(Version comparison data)
---*---
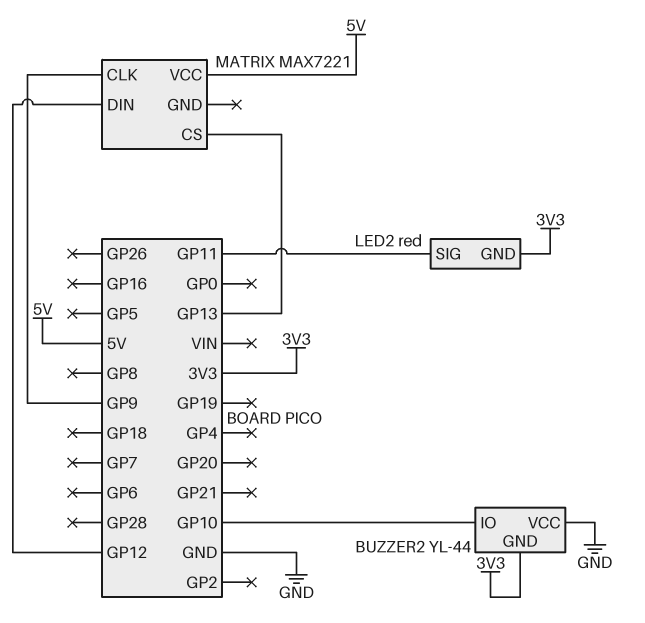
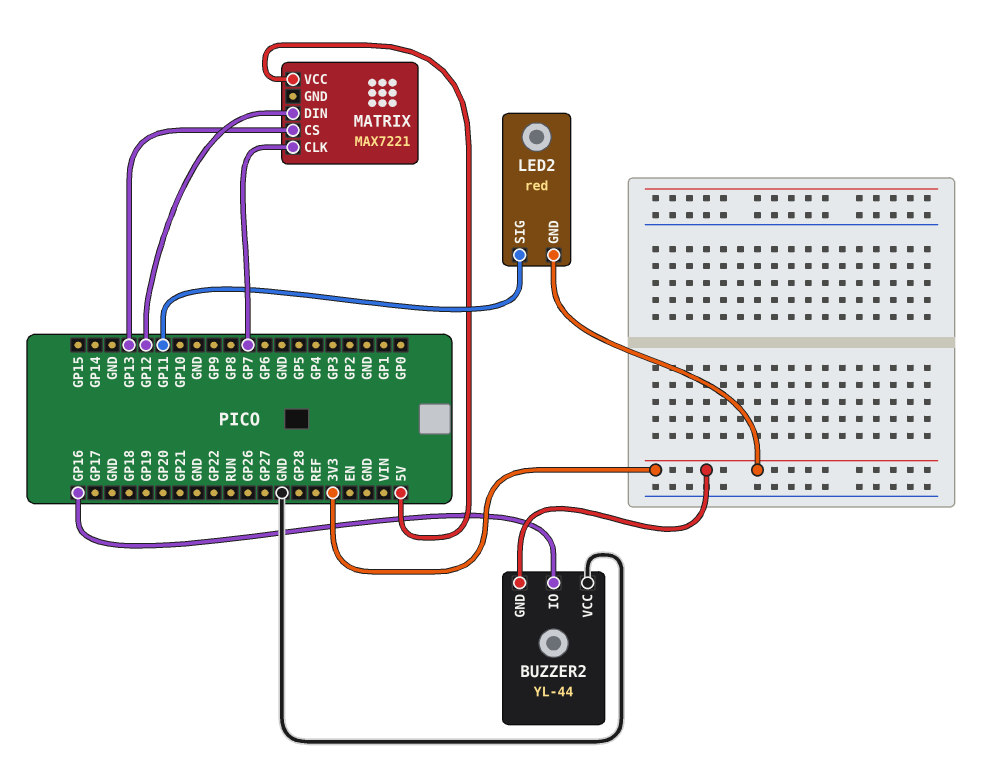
BUZZER2 pin IO: GP10 -> GP16
MATRIX pin CLK: GP9 -> GP7

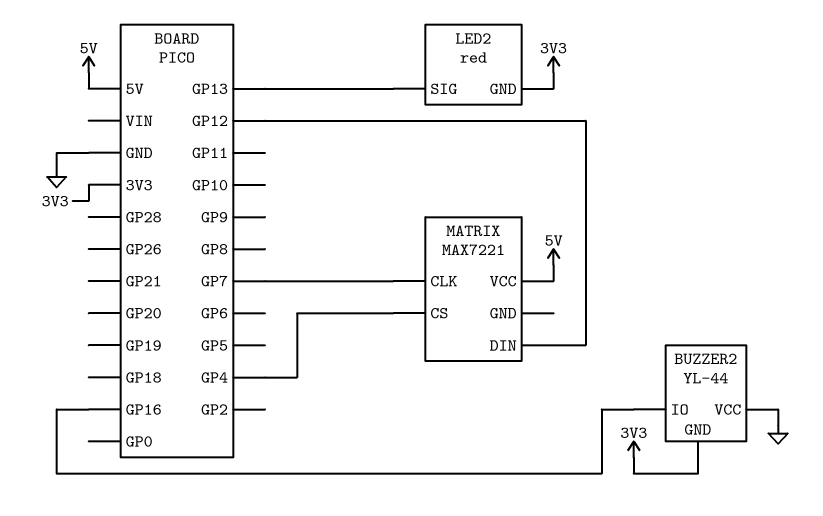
LED2 pin SIG: GP11 -> GP13
MATRIX pin CS: GP13 -> GP4

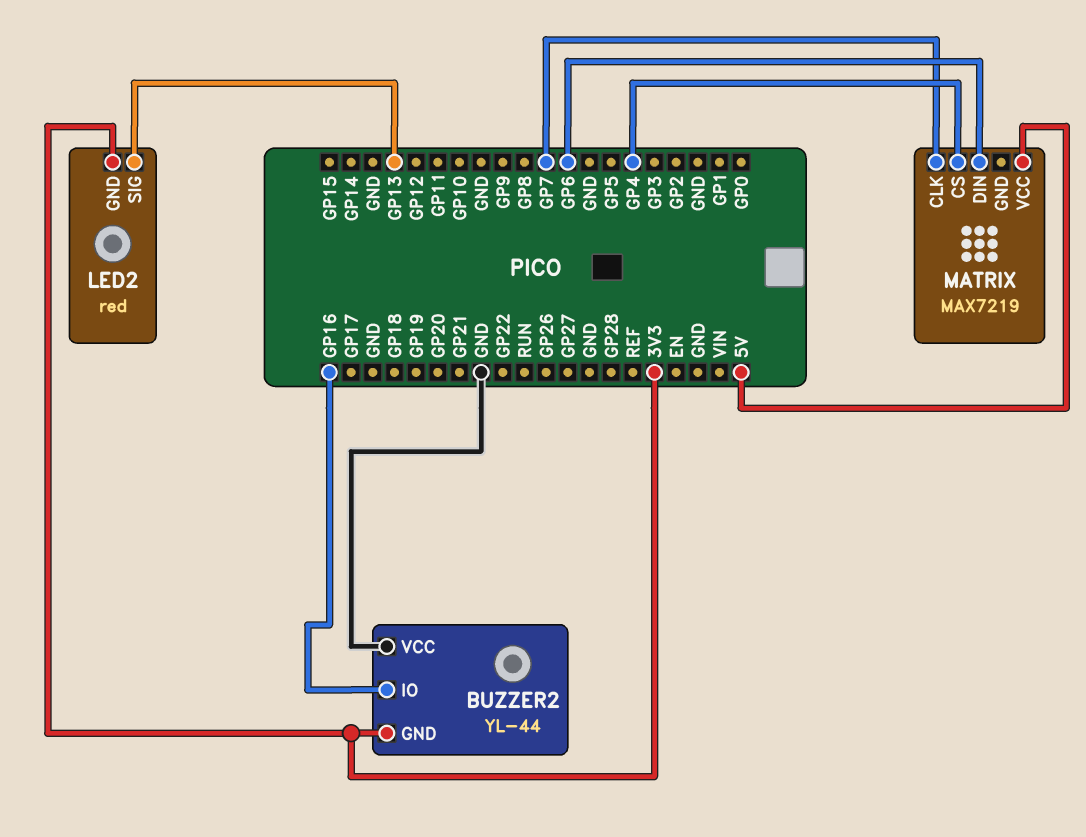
MATRIX: MAX7221 -> MAX7219
MATRIX pin DIN: GP12 -> GP6

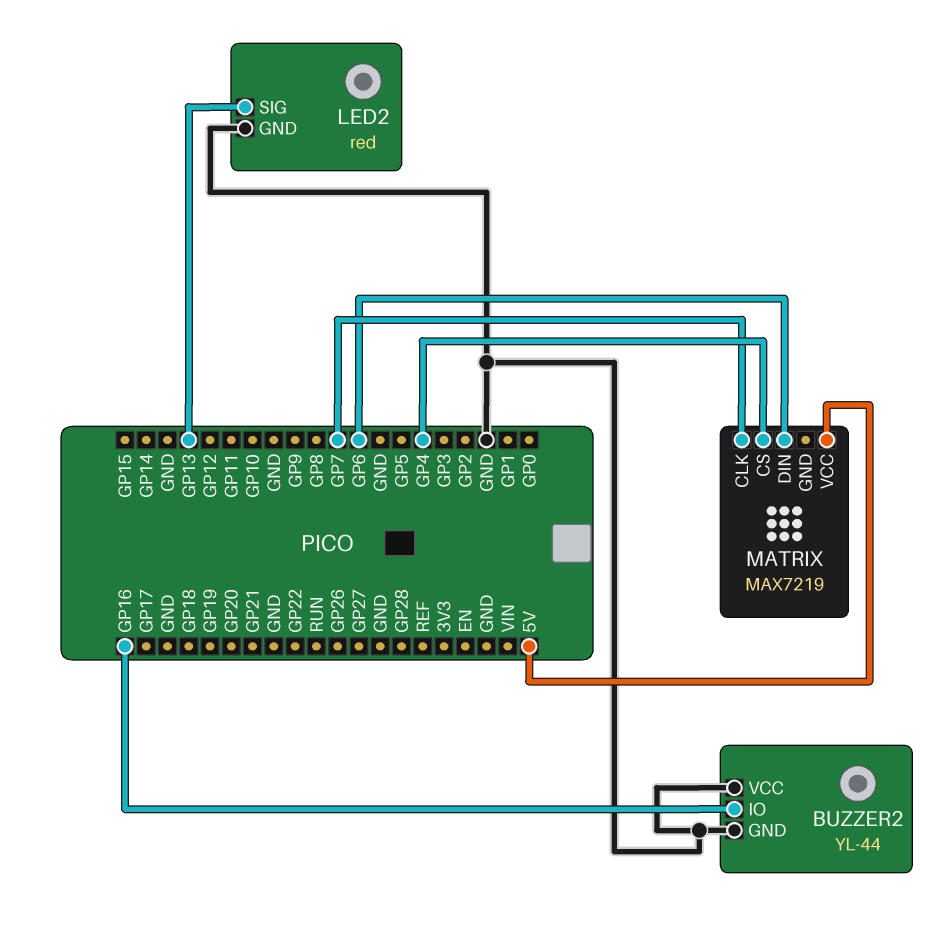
BUZZER2 pin GND: 3V3 -> GND
LED2 pin GND: 3V3 -> GND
---*---
## [WHAT YOU HAVE TO DO]
Give the records again exactly, minus the pictures.

## [WRITTEN SOLUTION]
BUZZER2 pin IO: GP10 -> GP16
MATRIX pin CLK: GP9 -> GP7

LED2 pin SIG: GP11 -> GP13
MATRIX pin CS: GP13 -> GP4

MATRIX: MAX7221 -> MAX7219
MATRIX pin DIN: GP12 -> GP6

BUZZER2 pin GND: 3V3 -> GND
LED2 pin GND: 3V3 -> GND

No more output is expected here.